▸ **What you are asked to do**: The reply should contain every line of the data, repeated exactly, and no pictures.

▸ **Study material**:

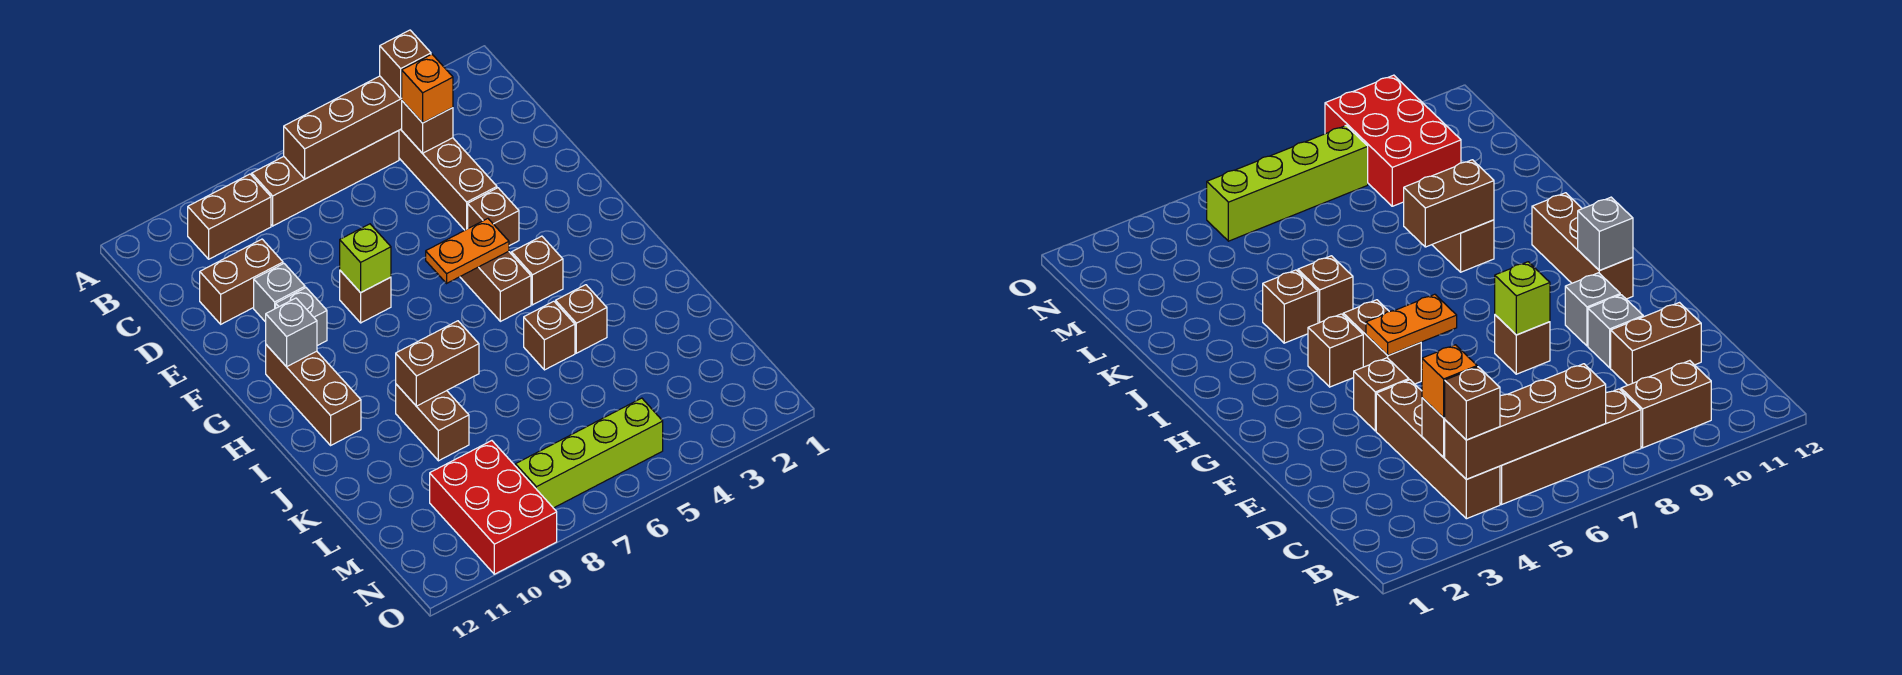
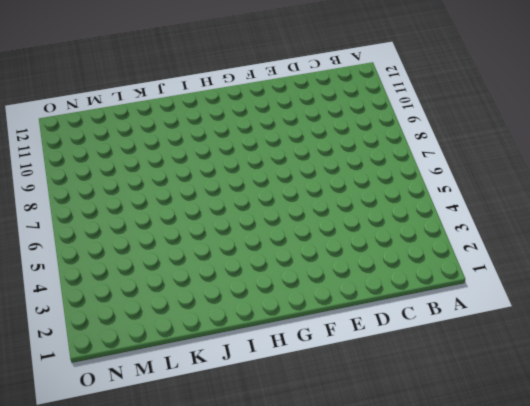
none -> brown brick B4:E4 level 1
none -> brown brick B5:B8 level 1
none -> brown brick B9:B10 level 1

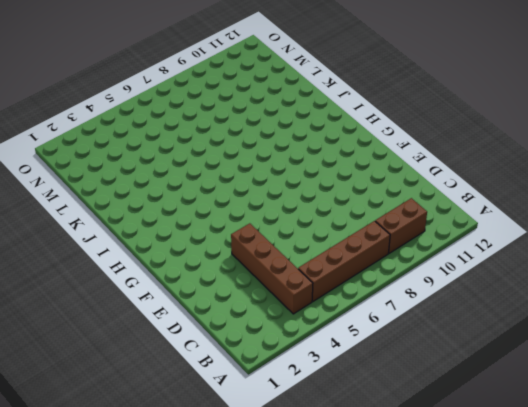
none -> brown brick D10:D11 level 1
none -> grey brick E10 level 1
none -> brown brick F4 level 1

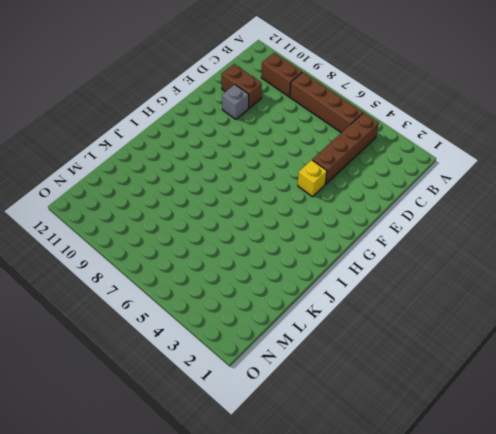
yellow brick F4 level 1 -> brown brick F4 level 1
none -> brown brick F8 level 1
none -> grey brick F10 level 1
none -> brown brick G5:H5 level 1

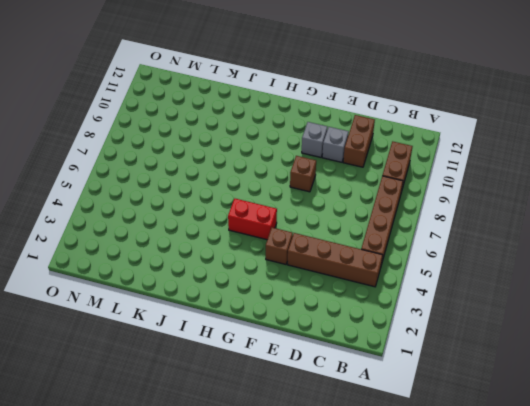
red brick G5:H5 level 1 -> brown brick G5:H5 level 1
none -> brown brick G11:I11 level 1
none -> brown brick H4 level 1
none -> brown brick J4 level 1

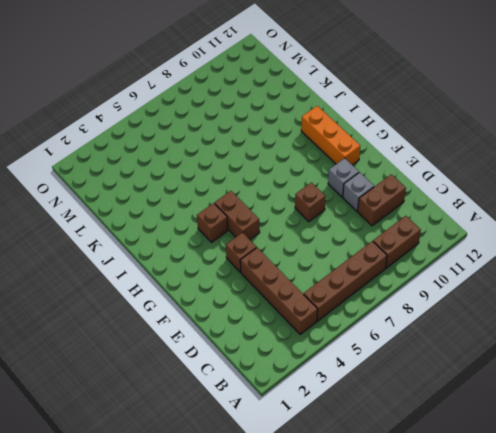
orange brick G11:I11 level 1 -> brown brick G11:I11 level 1
none -> brown brick J4 level 1
none -> brown brick J5 level 1
none -> brown brick J9:K9 level 1

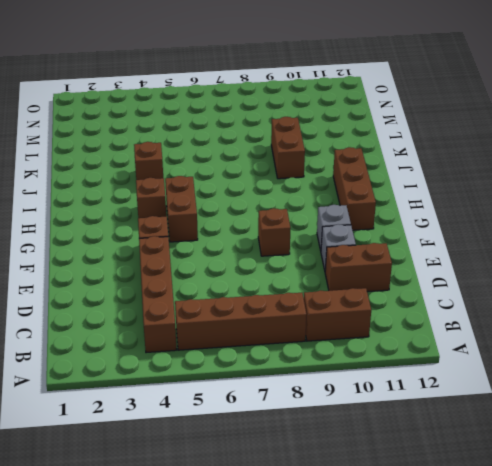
none -> brown brick J5 level 1
none -> red brick M9:O10 level 1
none -> lime brick N5:N8 level 1

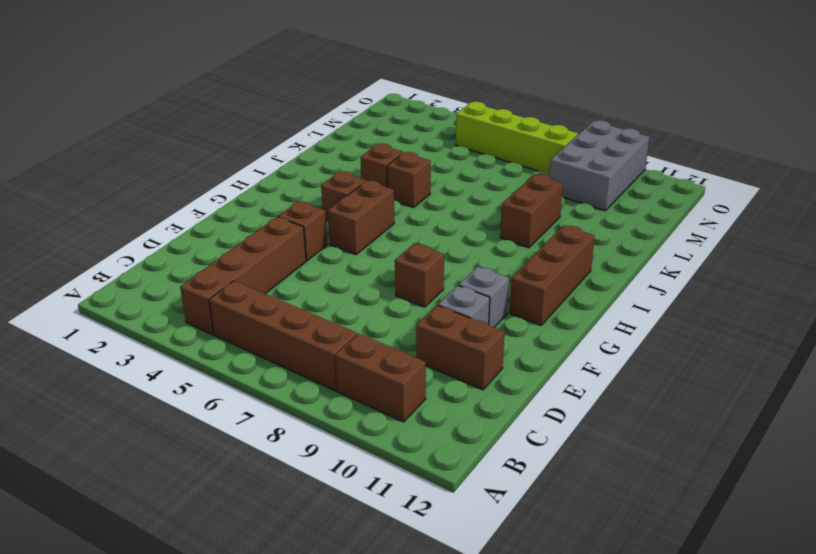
grey brick M9:O10 level 1 -> red brick M9:O10 level 1
none -> brown brick B4:B7 level 2
none -> brown brick C4 level 2
none -> lime brick F8 level 2

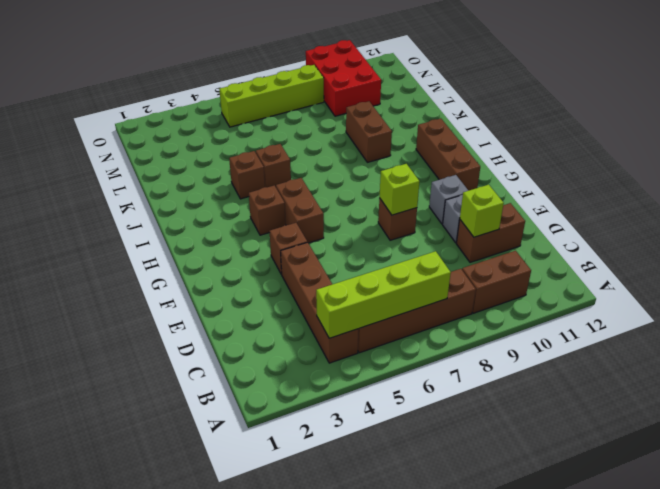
lime brick B4:B7 level 2 -> brown brick B4:B7 level 2
lime brick D10 level 2 -> none
none -> brown brick C4 level 2
none -> orange plate G5:G6 level 2
none -> grey brick G11 level 2

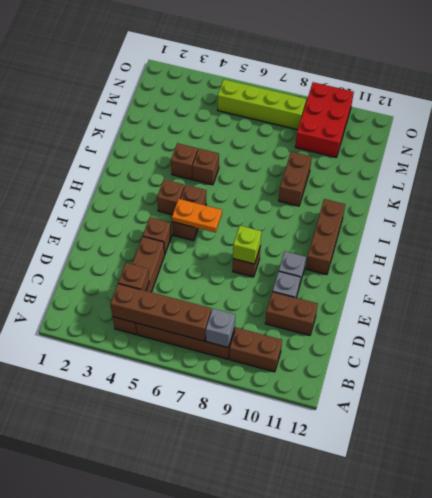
grey brick B8 level 2 -> grey brick G11 level 2
none -> brown brick J8:J9 level 2
none -> brown brick B4 level 3
none -> orange brick C4 level 3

▸ **Problem solution**:
none -> brown brick B4:E4 level 1
none -> brown brick B5:B8 level 1
none -> brown brick B9:B10 level 1

none -> brown brick D10:D11 level 1
none -> grey brick E10 level 1
none -> brown brick F4 level 1

yellow brick F4 level 1 -> brown brick F4 level 1
none -> brown brick F8 level 1
none -> grey brick F10 level 1
none -> brown brick G5:H5 level 1

red brick G5:H5 level 1 -> brown brick G5:H5 level 1
none -> brown brick G11:I11 level 1
none -> brown brick H4 level 1
none -> brown brick J4 level 1

orange brick G11:I11 level 1 -> brown brick G11:I11 level 1
none -> brown brick J4 level 1
none -> brown brick J5 level 1
none -> brown brick J9:K9 level 1

none -> brown brick J5 level 1
none -> red brick M9:O10 level 1
none -> lime brick N5:N8 level 1

grey brick M9:O10 level 1 -> red brick M9:O10 level 1
none -> brown brick B4:B7 level 2
none -> brown brick C4 level 2
none -> lime brick F8 level 2

lime brick B4:B7 level 2 -> brown brick B4:B7 level 2
lime brick D10 level 2 -> none
none -> brown brick C4 level 2
none -> orange plate G5:G6 level 2
none -> grey brick G11 level 2

grey brick B8 level 2 -> grey brick G11 level 2
none -> brown brick J8:J9 level 2
none -> brown brick B4 level 3
none -> orange brick C4 level 3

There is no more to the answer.